**Assigned task:** What is the number of lines in the data below that contain "schottky"? Answer with that number and no other words.
☆ ☆ ☆ ☆ ☆ ☆ ☆
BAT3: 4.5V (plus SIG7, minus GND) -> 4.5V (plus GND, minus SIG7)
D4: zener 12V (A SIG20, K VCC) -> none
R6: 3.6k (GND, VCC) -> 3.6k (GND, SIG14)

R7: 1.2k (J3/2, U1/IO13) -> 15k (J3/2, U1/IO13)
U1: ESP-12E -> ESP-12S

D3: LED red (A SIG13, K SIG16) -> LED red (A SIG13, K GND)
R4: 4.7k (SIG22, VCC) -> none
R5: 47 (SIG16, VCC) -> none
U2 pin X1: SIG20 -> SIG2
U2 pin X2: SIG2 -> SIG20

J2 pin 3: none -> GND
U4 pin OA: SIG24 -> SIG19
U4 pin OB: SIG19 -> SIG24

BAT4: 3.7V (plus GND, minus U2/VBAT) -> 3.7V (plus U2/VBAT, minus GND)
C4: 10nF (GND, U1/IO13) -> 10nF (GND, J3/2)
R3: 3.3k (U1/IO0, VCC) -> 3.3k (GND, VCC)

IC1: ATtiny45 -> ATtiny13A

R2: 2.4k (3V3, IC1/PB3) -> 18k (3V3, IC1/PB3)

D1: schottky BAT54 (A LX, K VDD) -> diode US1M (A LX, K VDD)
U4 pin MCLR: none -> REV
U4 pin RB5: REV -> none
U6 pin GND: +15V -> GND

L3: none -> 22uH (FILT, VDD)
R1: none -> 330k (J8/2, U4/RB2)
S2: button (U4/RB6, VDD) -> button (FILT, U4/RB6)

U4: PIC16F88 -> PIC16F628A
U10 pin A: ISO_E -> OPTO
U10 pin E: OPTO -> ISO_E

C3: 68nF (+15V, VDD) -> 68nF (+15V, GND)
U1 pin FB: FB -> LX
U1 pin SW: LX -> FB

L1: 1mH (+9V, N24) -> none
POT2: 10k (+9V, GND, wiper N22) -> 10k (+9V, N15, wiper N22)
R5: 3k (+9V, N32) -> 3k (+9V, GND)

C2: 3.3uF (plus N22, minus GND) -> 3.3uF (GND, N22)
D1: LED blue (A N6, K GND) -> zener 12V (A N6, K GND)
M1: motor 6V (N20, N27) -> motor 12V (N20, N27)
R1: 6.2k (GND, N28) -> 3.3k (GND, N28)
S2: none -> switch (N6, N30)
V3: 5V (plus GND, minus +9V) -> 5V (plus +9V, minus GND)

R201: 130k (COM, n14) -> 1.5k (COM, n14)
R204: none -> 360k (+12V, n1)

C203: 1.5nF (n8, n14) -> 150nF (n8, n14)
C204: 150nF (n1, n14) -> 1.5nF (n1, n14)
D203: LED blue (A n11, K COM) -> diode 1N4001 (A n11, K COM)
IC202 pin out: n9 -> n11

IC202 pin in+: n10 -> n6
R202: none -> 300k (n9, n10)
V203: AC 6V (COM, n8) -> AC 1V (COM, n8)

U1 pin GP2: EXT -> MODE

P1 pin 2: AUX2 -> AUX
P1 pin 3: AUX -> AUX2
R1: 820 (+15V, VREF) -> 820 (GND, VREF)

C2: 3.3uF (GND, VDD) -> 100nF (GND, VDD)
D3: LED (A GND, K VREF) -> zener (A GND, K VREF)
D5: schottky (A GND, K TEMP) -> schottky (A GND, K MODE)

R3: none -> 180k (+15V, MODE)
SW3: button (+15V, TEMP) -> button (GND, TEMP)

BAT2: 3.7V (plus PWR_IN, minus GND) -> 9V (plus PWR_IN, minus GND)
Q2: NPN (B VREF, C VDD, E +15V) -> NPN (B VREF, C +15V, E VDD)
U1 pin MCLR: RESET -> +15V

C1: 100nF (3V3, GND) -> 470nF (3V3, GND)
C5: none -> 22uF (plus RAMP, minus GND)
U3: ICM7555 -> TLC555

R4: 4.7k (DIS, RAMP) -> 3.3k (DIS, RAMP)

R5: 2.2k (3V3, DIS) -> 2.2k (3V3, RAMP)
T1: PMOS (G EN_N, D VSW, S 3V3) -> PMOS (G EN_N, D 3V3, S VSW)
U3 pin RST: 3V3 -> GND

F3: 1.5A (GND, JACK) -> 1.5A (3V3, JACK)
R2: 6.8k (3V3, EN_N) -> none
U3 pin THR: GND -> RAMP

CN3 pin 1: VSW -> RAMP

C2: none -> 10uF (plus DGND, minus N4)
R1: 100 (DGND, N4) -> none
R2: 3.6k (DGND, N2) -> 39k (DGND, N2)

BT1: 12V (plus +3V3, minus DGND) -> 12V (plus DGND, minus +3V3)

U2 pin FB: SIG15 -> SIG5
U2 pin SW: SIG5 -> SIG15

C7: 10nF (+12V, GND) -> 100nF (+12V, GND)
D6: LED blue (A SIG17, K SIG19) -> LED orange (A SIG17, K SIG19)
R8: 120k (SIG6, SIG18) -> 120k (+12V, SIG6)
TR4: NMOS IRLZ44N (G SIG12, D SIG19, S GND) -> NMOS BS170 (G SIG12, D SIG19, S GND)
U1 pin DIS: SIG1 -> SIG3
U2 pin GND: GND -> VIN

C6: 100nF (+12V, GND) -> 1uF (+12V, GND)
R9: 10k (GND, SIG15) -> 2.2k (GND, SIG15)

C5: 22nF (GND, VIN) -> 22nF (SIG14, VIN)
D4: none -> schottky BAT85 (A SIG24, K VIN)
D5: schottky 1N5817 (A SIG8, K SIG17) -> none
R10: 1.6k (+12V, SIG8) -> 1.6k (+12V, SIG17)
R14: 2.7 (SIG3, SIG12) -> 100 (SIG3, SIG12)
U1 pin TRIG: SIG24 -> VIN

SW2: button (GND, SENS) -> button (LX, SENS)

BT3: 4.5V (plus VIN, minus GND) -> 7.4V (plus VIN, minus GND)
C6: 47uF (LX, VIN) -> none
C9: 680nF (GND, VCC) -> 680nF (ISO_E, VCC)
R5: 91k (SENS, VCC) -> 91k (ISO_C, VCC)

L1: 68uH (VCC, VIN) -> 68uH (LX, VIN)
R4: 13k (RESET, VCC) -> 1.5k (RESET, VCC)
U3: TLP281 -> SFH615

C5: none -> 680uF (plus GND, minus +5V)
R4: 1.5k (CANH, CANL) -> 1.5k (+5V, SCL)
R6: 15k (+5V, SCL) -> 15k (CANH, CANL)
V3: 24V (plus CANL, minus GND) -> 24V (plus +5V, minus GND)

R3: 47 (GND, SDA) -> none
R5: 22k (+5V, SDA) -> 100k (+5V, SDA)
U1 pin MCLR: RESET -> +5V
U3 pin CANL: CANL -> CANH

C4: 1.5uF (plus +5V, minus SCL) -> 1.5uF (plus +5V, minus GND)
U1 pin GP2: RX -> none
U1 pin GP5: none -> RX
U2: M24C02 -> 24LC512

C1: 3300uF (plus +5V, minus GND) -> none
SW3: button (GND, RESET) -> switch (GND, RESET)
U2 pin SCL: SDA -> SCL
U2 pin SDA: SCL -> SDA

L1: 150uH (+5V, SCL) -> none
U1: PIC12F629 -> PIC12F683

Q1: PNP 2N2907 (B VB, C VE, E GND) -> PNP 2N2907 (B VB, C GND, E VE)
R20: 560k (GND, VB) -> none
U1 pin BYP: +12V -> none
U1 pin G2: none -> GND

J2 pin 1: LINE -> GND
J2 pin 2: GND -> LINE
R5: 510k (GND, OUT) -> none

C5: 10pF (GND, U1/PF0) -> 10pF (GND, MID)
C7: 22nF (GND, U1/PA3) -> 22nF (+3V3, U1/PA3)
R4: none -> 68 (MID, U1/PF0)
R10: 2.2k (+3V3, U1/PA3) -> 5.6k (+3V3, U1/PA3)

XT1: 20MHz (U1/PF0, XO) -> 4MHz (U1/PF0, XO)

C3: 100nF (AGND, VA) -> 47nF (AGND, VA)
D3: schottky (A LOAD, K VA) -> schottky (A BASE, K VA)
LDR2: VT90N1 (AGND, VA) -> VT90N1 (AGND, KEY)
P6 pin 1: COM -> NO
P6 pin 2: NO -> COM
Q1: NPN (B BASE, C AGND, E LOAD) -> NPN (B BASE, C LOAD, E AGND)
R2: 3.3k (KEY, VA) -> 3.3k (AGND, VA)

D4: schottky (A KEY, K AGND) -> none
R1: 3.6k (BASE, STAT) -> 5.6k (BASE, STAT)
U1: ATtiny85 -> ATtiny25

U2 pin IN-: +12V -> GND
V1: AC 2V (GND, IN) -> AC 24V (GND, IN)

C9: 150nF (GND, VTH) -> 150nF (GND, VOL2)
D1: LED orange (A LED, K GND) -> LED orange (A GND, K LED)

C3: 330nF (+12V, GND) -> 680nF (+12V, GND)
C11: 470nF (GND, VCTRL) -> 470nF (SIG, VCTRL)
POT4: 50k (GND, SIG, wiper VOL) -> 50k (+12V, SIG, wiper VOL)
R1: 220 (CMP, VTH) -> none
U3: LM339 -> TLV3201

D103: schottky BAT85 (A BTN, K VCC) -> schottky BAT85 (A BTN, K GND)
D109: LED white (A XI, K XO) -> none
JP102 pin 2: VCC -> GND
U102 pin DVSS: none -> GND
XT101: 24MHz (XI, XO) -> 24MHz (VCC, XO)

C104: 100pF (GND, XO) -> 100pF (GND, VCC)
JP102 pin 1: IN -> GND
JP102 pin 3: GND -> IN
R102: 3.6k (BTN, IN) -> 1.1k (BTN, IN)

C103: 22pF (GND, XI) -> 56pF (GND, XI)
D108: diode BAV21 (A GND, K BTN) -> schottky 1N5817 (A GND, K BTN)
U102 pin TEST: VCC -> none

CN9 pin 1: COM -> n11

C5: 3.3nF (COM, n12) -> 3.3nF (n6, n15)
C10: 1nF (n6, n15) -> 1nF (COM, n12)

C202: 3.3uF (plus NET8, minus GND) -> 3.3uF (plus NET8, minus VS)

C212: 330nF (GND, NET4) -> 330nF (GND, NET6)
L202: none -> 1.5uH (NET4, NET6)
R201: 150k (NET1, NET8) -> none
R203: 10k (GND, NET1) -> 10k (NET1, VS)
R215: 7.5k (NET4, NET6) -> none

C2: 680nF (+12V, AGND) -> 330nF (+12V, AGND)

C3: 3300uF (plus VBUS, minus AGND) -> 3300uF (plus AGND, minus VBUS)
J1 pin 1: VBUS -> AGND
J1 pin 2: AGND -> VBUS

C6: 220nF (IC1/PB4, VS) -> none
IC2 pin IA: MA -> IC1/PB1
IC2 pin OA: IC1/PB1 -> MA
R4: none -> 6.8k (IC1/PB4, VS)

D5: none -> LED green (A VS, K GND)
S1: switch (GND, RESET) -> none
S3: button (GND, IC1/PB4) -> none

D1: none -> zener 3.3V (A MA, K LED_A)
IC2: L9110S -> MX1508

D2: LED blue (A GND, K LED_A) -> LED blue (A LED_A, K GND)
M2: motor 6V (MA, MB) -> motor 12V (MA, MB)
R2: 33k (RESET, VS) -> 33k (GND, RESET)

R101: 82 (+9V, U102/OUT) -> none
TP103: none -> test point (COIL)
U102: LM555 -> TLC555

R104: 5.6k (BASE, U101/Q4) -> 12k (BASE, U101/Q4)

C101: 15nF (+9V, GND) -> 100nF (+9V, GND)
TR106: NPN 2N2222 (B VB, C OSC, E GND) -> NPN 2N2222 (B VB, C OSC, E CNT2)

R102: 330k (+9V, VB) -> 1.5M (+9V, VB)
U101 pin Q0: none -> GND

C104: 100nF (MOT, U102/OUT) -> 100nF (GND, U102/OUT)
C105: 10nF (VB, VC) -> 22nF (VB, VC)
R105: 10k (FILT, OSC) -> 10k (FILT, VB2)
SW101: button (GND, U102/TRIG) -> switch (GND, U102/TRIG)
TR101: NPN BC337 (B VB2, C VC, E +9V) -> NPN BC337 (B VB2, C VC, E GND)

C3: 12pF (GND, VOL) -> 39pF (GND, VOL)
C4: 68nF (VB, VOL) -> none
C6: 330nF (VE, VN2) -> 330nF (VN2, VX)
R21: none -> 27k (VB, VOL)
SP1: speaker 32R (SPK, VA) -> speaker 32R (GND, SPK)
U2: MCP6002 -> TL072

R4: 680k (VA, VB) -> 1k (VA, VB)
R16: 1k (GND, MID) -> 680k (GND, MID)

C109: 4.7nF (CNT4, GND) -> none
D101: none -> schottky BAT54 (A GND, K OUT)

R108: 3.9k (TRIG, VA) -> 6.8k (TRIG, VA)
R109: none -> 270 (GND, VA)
☆ ☆ ☆ ☆ ☆ ☆ ☆
**Solution for this problem:** 9